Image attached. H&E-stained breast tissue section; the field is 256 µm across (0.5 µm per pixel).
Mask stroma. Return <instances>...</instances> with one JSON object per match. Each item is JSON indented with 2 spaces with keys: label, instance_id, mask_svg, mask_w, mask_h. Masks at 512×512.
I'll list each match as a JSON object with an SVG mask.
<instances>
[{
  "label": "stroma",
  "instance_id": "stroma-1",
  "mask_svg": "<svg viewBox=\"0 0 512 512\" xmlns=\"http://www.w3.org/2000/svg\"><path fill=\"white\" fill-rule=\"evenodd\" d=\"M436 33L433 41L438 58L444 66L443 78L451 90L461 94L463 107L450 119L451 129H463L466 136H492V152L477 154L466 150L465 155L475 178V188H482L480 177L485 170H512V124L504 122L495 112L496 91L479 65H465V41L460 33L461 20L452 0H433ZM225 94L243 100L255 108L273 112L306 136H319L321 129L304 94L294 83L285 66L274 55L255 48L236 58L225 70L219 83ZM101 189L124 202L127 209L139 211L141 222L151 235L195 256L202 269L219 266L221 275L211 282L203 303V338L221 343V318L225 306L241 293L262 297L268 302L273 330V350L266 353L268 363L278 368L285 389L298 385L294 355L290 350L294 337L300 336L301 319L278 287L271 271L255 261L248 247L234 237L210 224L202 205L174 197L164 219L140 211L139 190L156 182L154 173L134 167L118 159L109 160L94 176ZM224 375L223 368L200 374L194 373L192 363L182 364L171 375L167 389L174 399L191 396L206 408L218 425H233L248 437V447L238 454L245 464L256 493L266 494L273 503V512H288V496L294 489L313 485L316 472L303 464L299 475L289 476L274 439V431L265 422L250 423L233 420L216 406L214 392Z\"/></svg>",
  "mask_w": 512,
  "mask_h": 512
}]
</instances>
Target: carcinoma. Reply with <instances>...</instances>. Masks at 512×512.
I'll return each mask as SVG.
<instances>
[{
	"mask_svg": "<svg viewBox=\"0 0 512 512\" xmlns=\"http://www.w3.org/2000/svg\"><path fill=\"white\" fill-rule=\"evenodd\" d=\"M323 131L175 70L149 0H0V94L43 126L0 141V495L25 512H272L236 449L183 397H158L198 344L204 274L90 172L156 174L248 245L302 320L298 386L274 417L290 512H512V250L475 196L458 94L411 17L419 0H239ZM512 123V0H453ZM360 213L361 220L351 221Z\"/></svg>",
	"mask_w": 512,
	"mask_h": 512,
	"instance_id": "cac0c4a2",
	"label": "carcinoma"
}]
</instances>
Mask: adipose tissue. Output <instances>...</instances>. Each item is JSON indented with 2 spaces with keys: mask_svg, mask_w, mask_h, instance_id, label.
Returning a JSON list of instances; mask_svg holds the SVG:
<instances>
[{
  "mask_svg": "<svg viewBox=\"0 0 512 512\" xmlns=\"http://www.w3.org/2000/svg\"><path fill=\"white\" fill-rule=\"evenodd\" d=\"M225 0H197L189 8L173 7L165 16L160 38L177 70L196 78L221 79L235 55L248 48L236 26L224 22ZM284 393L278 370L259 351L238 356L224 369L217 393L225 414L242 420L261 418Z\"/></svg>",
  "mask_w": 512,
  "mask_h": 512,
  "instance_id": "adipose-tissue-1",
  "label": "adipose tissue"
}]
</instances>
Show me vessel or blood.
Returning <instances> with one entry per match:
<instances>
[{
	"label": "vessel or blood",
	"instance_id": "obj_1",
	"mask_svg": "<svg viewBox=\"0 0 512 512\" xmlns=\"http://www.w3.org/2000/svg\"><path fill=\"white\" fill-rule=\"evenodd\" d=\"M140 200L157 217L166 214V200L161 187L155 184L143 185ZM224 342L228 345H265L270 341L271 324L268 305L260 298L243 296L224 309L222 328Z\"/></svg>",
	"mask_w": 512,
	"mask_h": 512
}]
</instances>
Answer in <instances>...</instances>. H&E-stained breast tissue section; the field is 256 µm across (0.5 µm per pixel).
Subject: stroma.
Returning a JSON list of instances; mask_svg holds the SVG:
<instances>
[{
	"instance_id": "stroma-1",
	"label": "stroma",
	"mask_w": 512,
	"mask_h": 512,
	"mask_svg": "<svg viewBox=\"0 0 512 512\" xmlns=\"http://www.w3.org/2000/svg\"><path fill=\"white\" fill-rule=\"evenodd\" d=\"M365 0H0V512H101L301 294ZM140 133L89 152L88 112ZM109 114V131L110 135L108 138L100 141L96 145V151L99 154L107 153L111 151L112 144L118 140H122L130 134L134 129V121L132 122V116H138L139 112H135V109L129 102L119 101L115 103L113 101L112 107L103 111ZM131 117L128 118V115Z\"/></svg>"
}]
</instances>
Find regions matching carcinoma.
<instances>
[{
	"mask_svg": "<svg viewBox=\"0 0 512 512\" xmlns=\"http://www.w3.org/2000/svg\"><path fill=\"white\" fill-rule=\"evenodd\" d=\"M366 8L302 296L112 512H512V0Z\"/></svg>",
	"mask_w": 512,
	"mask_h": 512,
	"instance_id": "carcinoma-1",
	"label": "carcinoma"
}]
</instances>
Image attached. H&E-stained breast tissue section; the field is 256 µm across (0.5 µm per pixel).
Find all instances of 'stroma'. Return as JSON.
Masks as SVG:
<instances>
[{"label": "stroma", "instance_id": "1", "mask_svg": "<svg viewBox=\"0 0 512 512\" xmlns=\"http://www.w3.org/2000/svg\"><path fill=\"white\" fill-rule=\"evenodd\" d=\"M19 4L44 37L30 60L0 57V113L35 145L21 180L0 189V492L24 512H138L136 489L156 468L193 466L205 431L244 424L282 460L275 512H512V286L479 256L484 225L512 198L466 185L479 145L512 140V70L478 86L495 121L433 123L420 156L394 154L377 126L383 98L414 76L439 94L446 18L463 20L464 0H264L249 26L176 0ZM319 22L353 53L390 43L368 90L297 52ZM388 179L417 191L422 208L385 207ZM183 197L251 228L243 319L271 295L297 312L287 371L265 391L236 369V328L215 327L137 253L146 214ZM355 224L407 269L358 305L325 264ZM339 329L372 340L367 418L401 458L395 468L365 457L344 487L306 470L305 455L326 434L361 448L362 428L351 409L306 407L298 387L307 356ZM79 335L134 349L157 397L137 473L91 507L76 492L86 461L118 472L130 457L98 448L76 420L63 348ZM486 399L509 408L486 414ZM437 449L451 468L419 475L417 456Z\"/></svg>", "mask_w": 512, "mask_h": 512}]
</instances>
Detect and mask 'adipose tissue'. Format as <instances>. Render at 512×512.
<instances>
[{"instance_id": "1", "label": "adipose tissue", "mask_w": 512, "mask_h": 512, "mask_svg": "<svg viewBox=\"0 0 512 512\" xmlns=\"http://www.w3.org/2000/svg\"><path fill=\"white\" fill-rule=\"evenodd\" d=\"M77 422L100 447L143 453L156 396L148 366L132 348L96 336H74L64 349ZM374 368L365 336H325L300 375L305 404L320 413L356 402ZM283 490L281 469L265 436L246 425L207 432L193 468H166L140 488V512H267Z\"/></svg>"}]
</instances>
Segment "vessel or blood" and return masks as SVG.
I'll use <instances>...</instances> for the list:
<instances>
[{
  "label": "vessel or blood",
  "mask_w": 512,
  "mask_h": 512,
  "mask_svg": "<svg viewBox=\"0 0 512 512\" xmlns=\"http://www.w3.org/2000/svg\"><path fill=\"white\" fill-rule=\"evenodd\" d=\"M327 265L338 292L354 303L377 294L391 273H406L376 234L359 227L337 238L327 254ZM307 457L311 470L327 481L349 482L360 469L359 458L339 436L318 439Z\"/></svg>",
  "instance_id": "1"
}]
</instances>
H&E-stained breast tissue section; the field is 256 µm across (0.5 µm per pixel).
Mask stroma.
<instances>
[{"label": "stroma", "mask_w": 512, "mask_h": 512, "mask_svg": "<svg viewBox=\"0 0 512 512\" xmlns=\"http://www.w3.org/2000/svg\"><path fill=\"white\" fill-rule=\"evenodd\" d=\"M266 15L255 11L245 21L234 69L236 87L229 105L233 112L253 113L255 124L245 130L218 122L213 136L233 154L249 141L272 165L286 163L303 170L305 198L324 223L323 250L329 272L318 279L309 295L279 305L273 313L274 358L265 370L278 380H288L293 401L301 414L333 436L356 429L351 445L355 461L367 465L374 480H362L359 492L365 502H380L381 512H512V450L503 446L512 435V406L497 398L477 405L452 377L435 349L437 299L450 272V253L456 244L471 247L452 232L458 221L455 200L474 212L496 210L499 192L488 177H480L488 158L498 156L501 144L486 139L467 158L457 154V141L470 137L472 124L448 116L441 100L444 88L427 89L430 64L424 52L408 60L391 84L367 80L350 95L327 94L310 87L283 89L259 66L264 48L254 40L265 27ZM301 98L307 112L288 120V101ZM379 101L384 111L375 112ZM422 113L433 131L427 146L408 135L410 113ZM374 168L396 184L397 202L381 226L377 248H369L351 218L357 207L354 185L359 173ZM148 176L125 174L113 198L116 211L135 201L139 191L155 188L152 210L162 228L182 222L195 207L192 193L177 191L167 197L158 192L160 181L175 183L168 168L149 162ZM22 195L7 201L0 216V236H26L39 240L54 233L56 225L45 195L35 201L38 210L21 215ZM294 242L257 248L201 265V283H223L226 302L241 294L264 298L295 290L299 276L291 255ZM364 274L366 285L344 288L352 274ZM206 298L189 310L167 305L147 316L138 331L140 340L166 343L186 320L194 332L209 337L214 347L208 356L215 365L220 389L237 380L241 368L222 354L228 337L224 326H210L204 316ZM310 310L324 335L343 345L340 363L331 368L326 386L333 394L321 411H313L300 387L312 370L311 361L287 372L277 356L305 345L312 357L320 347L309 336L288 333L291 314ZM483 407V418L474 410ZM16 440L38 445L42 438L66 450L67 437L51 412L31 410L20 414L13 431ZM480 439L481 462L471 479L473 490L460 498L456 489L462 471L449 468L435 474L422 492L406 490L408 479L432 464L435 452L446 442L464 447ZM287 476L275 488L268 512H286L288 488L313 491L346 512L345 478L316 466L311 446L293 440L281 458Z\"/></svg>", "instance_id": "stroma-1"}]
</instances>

_Goal_: Go through the listing above and return every line where the word "section" occurs.

_Written response_:
Image attached. H&E-stained breast tissue section; the field is 256 µm across (0.5 µm per pixel).
Answer in <instances>...</instances>. H&E-stained breast tissue section; the field is 256 µm across (0.5 µm per pixel).
Image attached. H&E-stained breast tissue section; the field is 256 µm across (0.5 µm per pixel).
H&E-stained breast tissue section; the field is 256 µm across (0.5 µm per pixel).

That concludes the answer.